■ **Exercise prompt**
Return all the data exactly, keeping the pictures out.

■ **Excerpted records**
○ ○ ○ ○ ○

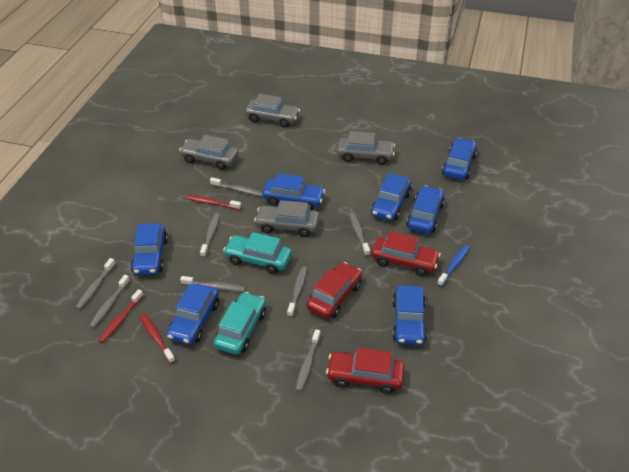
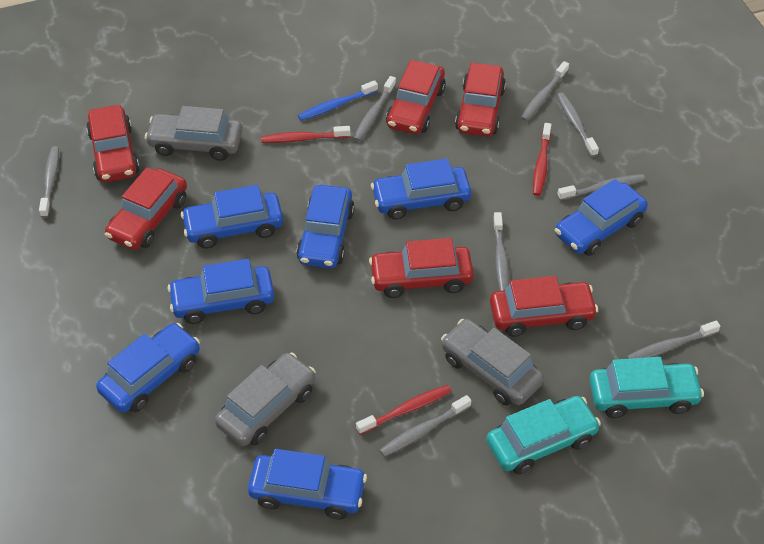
grey car: 4 -> 3
red car: 3 -> 6

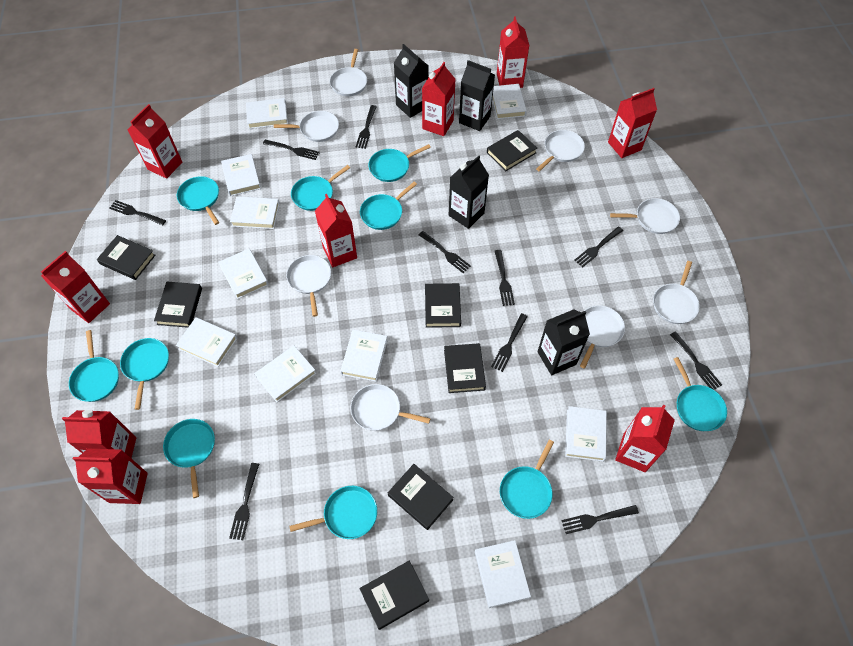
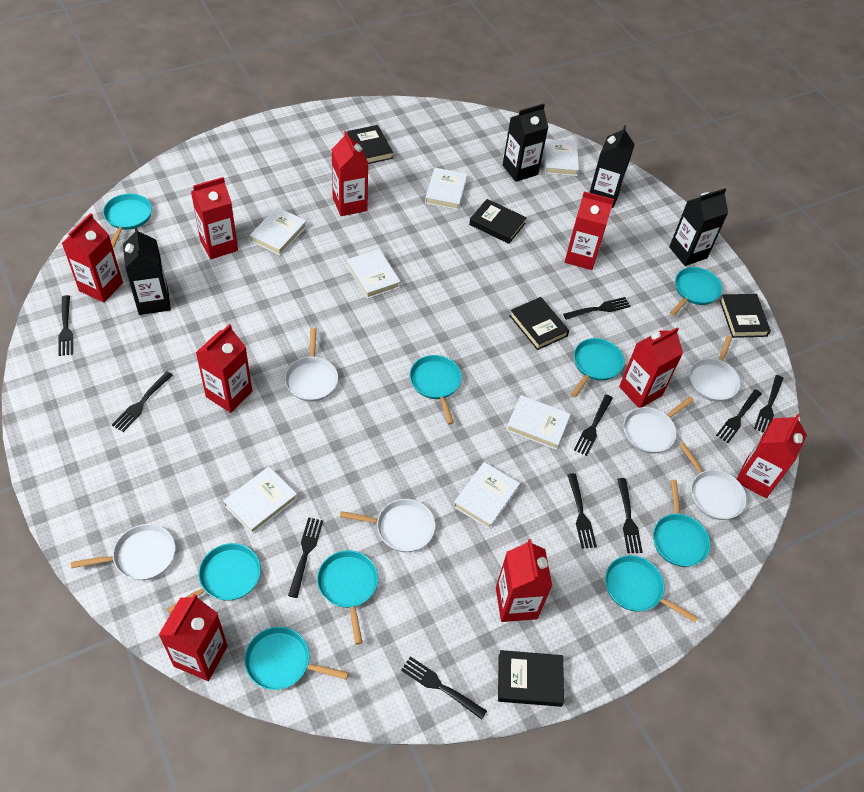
black book: 7 -> 5
turquoise pan: 10 -> 9
white book: 10 -> 7
white pan: 8 -> 6

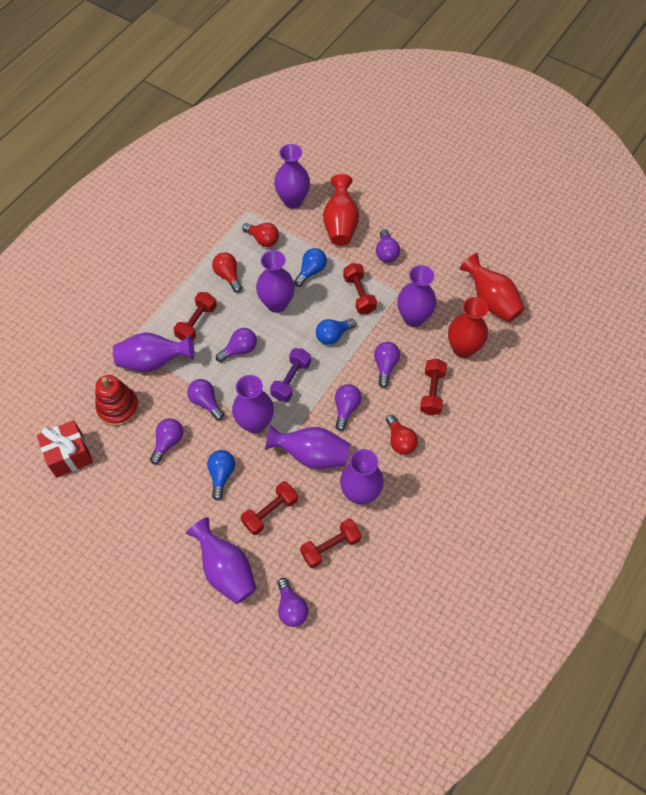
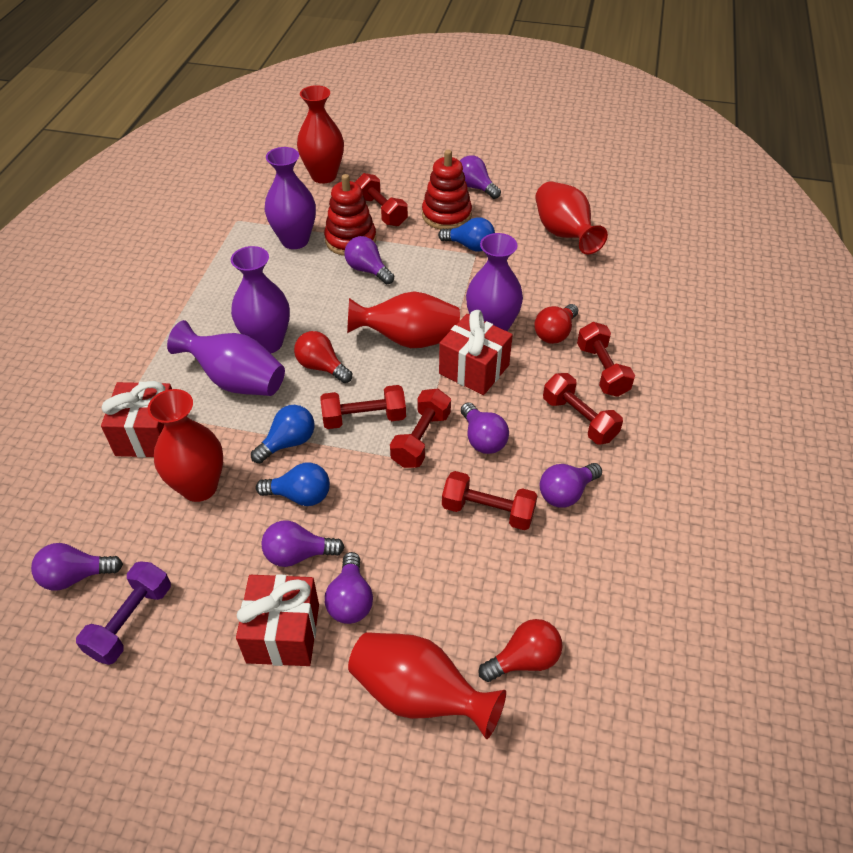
purple vase: 8 -> 4
red dumbbell: 5 -> 6
red gift: 1 -> 3
red stacking toy: 1 -> 2
red vase: 3 -> 5

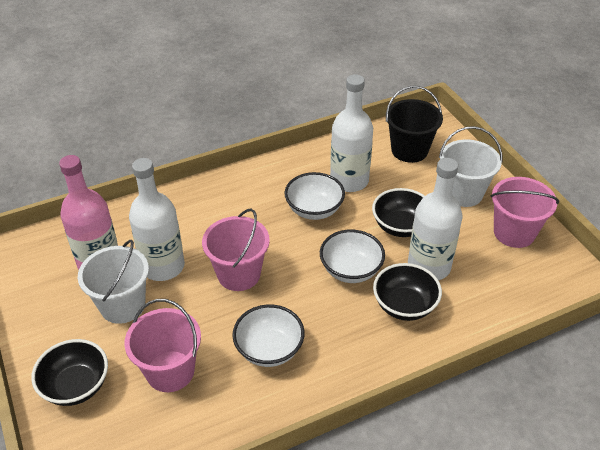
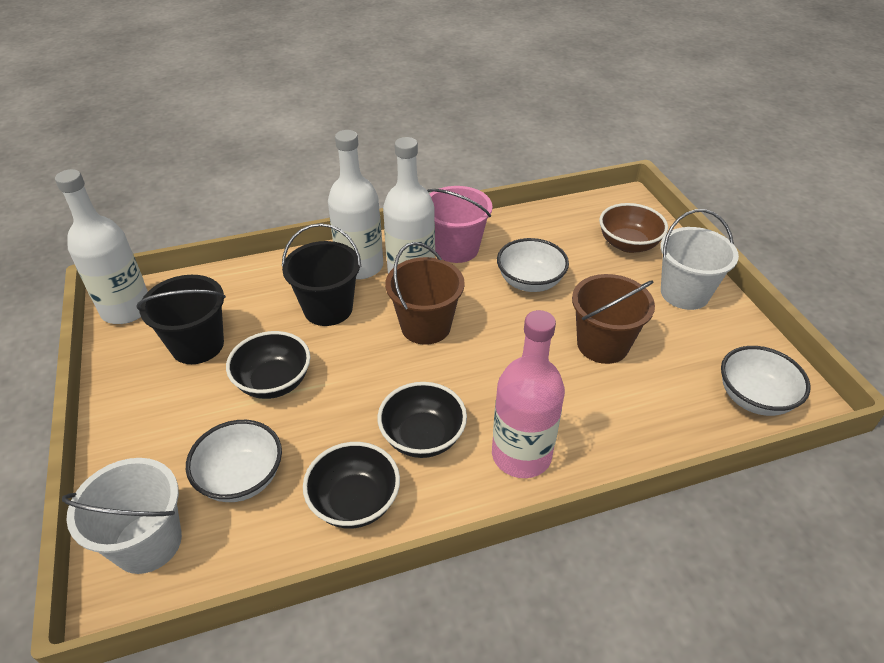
black bucket: 1 -> 2
brown bowl: 0 -> 1
brown bucket: 0 -> 2
pink bucket: 3 -> 1

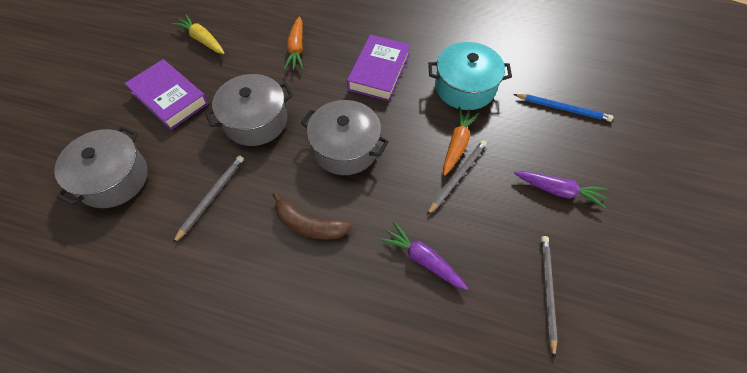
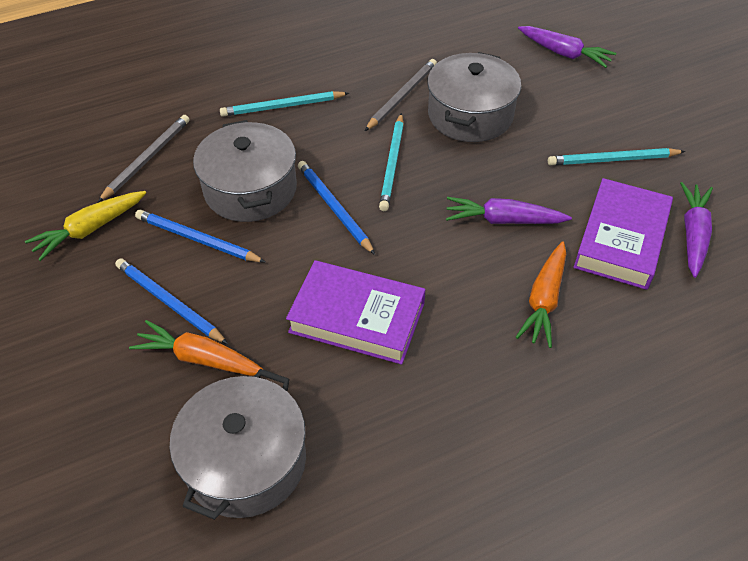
blue pencil: 1 -> 3
brown banana: 1 -> 0
grey pencil: 3 -> 2
purple carrot: 2 -> 3
turquoise pencil: 0 -> 3
turquoise pot: 1 -> 0

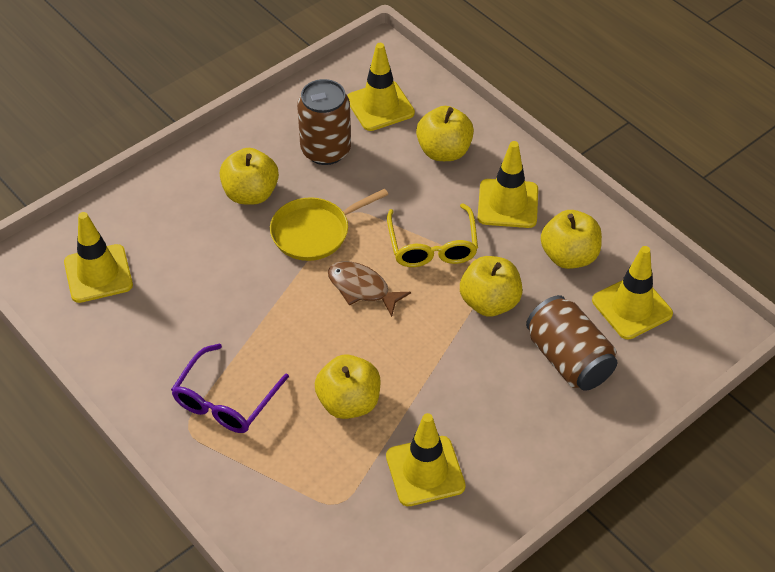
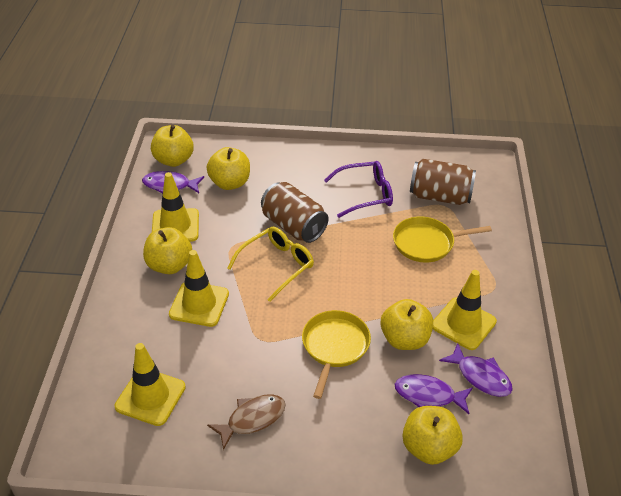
purple fish: 0 -> 3
yellow pan: 1 -> 2
yellow traffic cone: 5 -> 4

○ ○ ○ ○ ○

■ **Response for this exercise**
grey car: 4 -> 3
red car: 3 -> 6

black book: 7 -> 5
turquoise pan: 10 -> 9
white book: 10 -> 7
white pan: 8 -> 6

purple vase: 8 -> 4
red dumbbell: 5 -> 6
red gift: 1 -> 3
red stacking toy: 1 -> 2
red vase: 3 -> 5

black bucket: 1 -> 2
brown bowl: 0 -> 1
brown bucket: 0 -> 2
pink bucket: 3 -> 1

blue pencil: 1 -> 3
brown banana: 1 -> 0
grey pencil: 3 -> 2
purple carrot: 2 -> 3
turquoise pencil: 0 -> 3
turquoise pot: 1 -> 0

purple fish: 0 -> 3
yellow pan: 1 -> 2
yellow traffic cone: 5 -> 4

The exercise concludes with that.